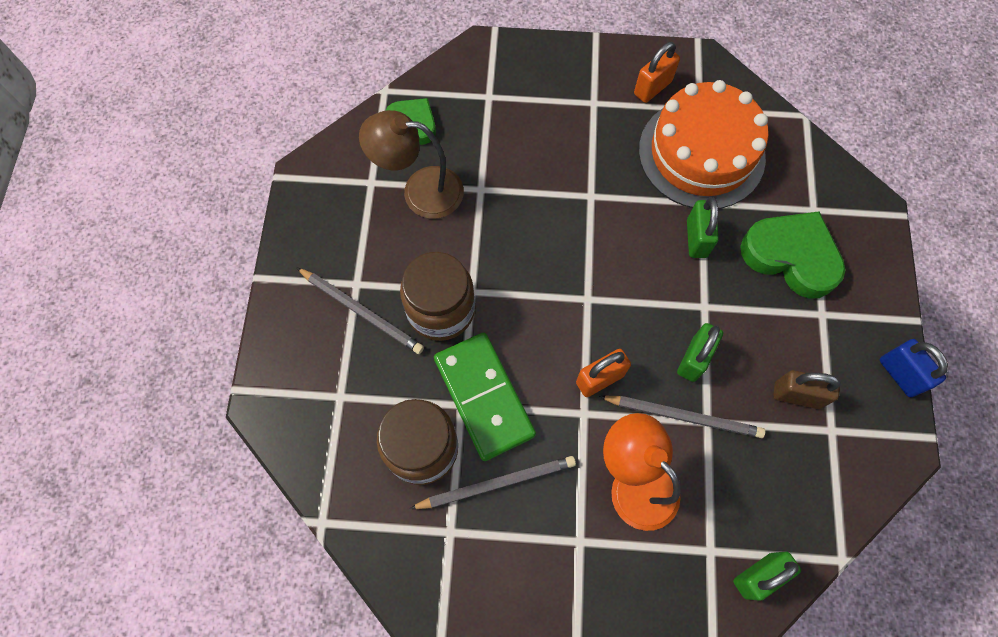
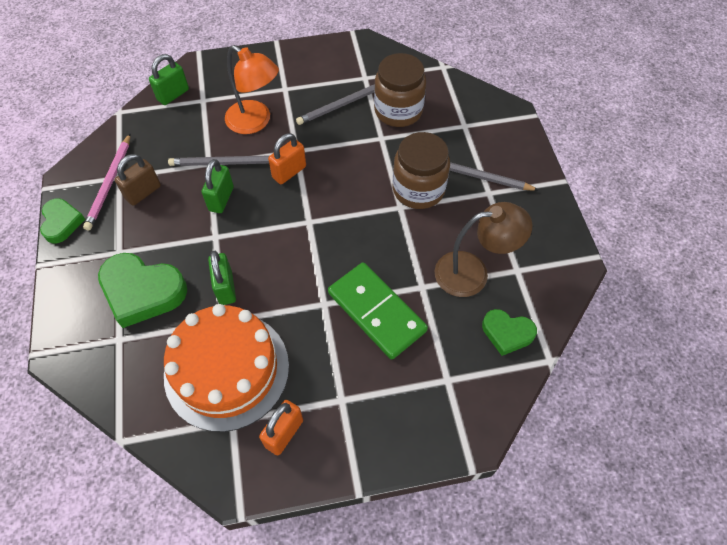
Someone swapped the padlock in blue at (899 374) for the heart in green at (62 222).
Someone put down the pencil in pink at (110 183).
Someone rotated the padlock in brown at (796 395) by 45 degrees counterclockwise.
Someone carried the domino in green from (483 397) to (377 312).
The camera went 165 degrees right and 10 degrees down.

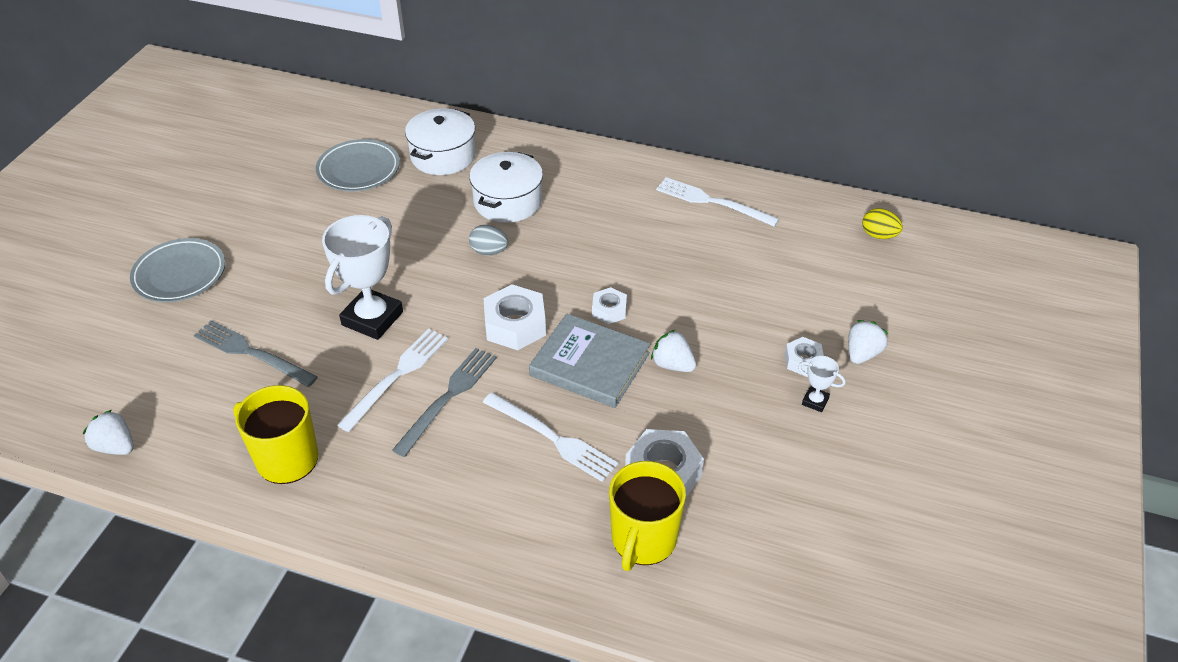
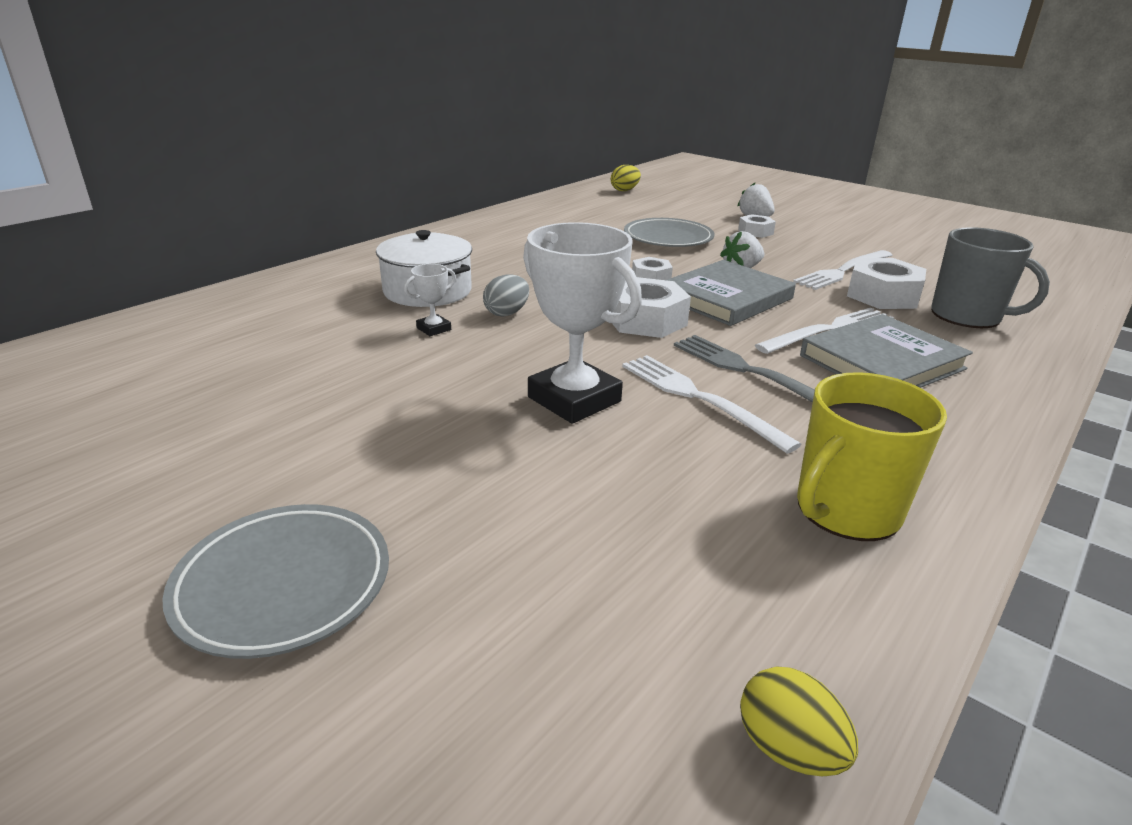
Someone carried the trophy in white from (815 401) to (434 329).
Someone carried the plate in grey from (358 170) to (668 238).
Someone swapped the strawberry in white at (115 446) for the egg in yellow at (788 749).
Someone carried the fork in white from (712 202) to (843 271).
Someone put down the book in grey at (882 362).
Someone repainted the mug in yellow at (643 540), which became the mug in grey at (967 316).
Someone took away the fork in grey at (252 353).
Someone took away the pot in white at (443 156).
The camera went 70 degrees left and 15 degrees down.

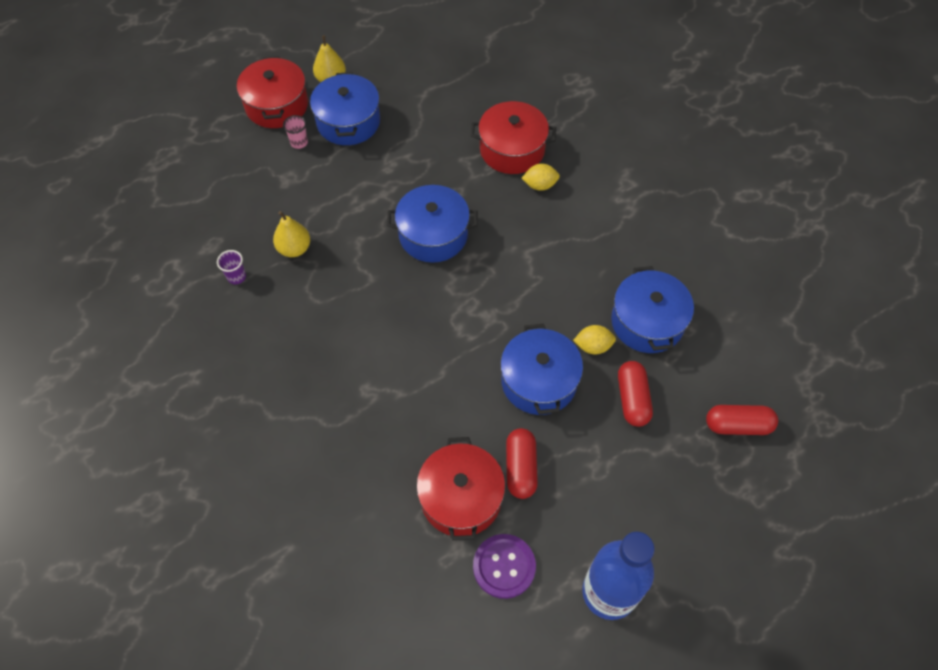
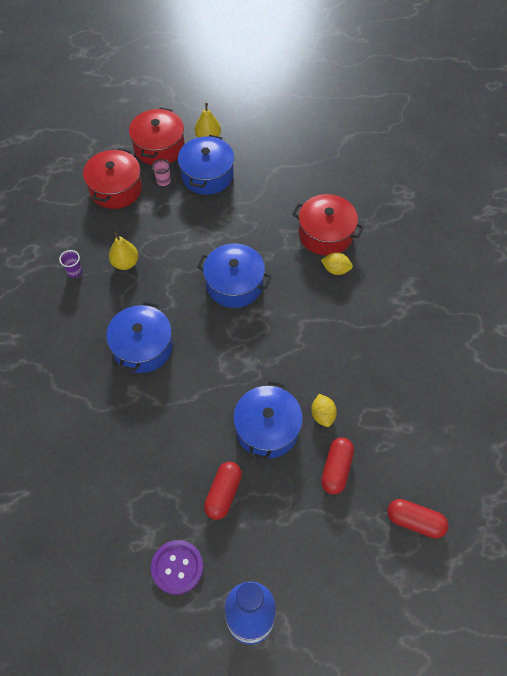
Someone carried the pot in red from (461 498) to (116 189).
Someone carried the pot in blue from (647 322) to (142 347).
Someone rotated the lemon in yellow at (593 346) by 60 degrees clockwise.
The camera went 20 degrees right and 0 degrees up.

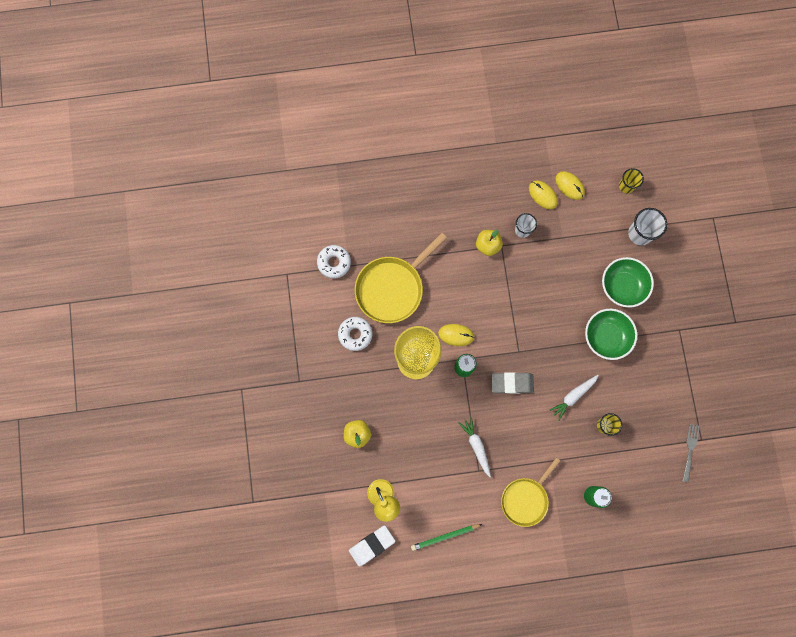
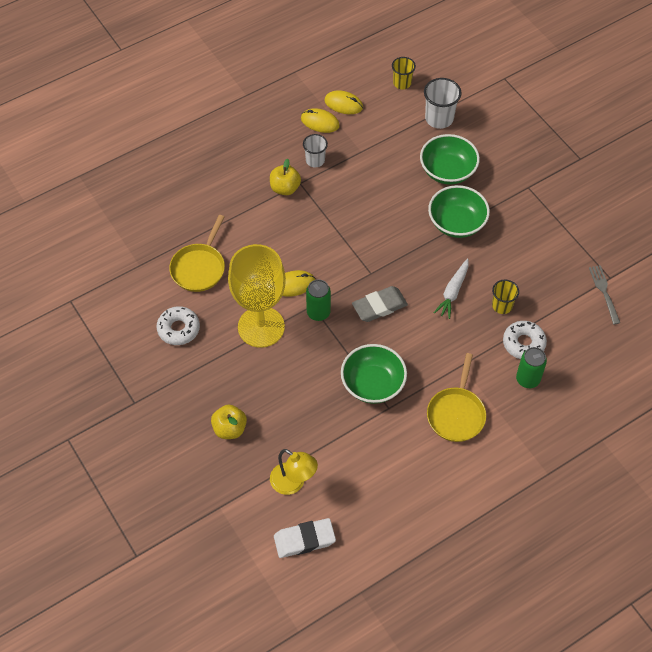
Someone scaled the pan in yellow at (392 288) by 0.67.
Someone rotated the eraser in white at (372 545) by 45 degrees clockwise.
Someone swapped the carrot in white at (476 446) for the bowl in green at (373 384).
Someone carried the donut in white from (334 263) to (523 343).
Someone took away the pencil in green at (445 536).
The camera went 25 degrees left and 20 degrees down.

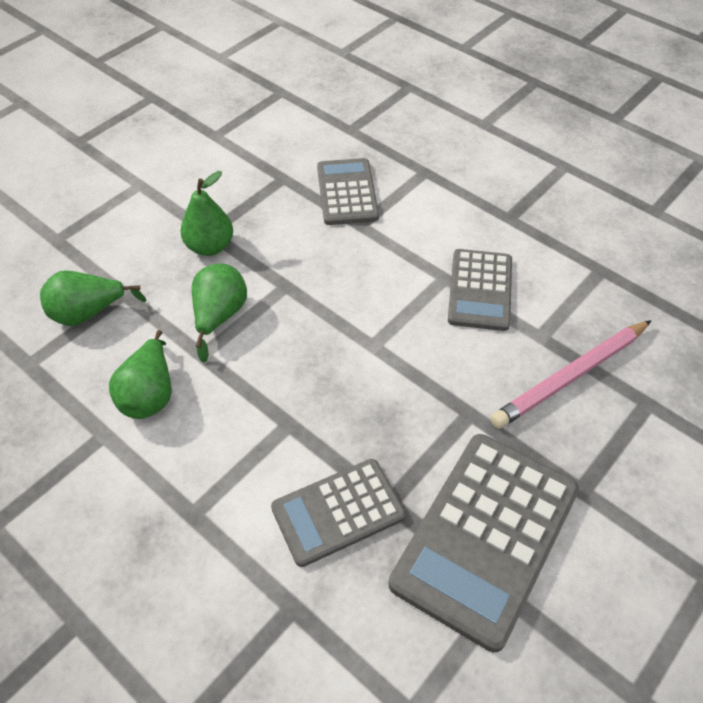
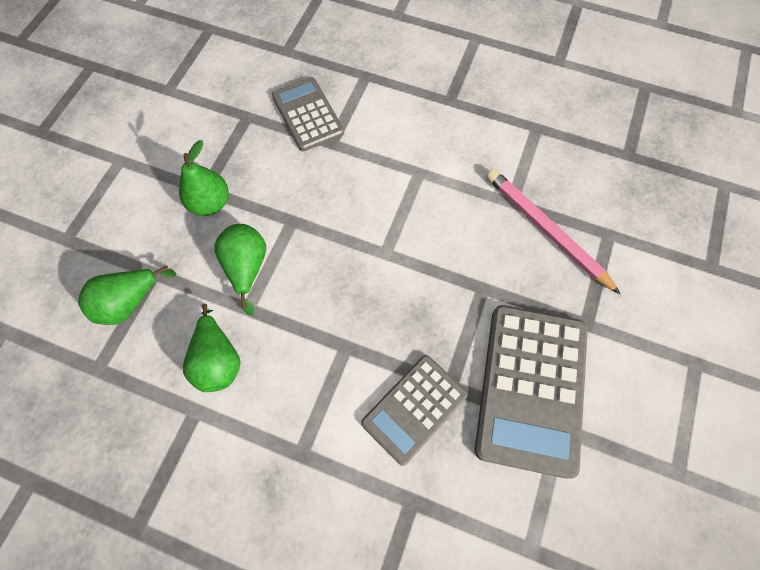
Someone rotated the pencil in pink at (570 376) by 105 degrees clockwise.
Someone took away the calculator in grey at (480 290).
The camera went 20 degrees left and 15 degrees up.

WHAT TO WORK ON
Please output exactly the lines of the data above, from its first line through the line with "Someone carried the domino", and nothing else; drop the pictures.

YOUR SOLUTION
Someone swapped the padlock in blue at (899 374) for the heart in green at (62 222).
Someone put down the pencil in pink at (110 183).
Someone rotated the padlock in brown at (796 395) by 45 degrees counterclockwise.
Someone carried the domino in green from (483 397) to (377 312).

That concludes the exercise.